===== Data for the task =====
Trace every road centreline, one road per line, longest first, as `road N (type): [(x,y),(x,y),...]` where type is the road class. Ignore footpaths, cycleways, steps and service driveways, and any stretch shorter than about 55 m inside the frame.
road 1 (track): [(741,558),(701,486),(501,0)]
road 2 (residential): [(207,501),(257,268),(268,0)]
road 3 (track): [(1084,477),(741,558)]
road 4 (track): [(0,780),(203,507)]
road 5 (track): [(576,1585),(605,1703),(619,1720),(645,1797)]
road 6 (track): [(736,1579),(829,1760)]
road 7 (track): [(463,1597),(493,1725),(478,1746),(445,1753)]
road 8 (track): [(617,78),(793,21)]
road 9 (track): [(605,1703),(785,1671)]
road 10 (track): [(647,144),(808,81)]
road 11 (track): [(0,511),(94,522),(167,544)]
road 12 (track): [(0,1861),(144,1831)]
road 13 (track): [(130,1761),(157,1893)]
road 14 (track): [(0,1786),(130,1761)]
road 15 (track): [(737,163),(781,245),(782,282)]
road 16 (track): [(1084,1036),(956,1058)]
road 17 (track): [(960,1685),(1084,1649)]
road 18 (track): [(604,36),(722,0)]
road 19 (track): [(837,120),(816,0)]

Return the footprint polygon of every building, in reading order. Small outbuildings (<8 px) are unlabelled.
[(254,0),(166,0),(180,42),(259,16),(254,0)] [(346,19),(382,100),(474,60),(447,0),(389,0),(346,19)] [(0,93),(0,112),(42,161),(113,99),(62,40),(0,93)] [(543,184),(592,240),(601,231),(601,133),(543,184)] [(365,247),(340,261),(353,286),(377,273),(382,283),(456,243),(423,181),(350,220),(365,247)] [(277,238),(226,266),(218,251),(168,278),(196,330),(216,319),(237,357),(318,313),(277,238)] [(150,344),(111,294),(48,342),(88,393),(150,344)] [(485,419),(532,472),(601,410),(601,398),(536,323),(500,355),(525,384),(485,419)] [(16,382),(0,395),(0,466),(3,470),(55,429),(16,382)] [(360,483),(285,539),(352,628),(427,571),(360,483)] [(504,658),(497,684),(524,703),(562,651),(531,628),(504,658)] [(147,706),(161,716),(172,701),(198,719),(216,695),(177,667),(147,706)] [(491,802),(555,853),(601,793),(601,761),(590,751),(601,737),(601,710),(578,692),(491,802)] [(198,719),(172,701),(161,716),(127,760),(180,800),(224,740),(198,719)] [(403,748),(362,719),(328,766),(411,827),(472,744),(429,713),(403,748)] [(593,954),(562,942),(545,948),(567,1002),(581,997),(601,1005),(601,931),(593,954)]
=====
== How to complete this task ==
Please output every record exactly as it appears.

== Answer ==
Trace every road centreline, one road per line, longest first, as `road N (type): [(x,y),(x,y),...]` where type is the road class. Ignore footpaths, cycleways, steps and service driveways, and any stretch shorter than about 55 m inside the frame.
road 1 (track): [(741,558),(701,486),(501,0)]
road 2 (residential): [(207,501),(257,268),(268,0)]
road 3 (track): [(1084,477),(741,558)]
road 4 (track): [(0,780),(203,507)]
road 5 (track): [(576,1585),(605,1703),(619,1720),(645,1797)]
road 6 (track): [(736,1579),(829,1760)]
road 7 (track): [(463,1597),(493,1725),(478,1746),(445,1753)]
road 8 (track): [(617,78),(793,21)]
road 9 (track): [(605,1703),(785,1671)]
road 10 (track): [(647,144),(808,81)]
road 11 (track): [(0,511),(94,522),(167,544)]
road 12 (track): [(0,1861),(144,1831)]
road 13 (track): [(130,1761),(157,1893)]
road 14 (track): [(0,1786),(130,1761)]
road 15 (track): [(737,163),(781,245),(782,282)]
road 16 (track): [(1084,1036),(956,1058)]
road 17 (track): [(960,1685),(1084,1649)]
road 18 (track): [(604,36),(722,0)]
road 19 (track): [(837,120),(816,0)]

Return the footprint polygon of every building, in reading order. Small outbuildings (<8 px) are unlabelled.
[(254,0),(166,0),(180,42),(259,16),(254,0)] [(346,19),(382,100),(474,60),(447,0),(389,0),(346,19)] [(0,93),(0,112),(42,161),(113,99),(62,40),(0,93)] [(543,184),(592,240),(601,231),(601,133),(543,184)] [(365,247),(340,261),(353,286),(377,273),(382,283),(456,243),(423,181),(350,220),(365,247)] [(277,238),(226,266),(218,251),(168,278),(196,330),(216,319),(237,357),(318,313),(277,238)] [(150,344),(111,294),(48,342),(88,393),(150,344)] [(485,419),(532,472),(601,410),(601,398),(536,323),(500,355),(525,384),(485,419)] [(16,382),(0,395),(0,466),(3,470),(55,429),(16,382)] [(360,483),(285,539),(352,628),(427,571),(360,483)] [(504,658),(497,684),(524,703),(562,651),(531,628),(504,658)] [(147,706),(161,716),(172,701),(198,719),(216,695),(177,667),(147,706)] [(491,802),(555,853),(601,793),(601,761),(590,751),(601,737),(601,710),(578,692),(491,802)] [(198,719),(172,701),(161,716),(127,760),(180,800),(224,740),(198,719)] [(403,748),(362,719),(328,766),(411,827),(472,744),(429,713),(403,748)] [(593,954),(562,942),(545,948),(567,1002),(581,997),(601,1005),(601,931),(593,954)]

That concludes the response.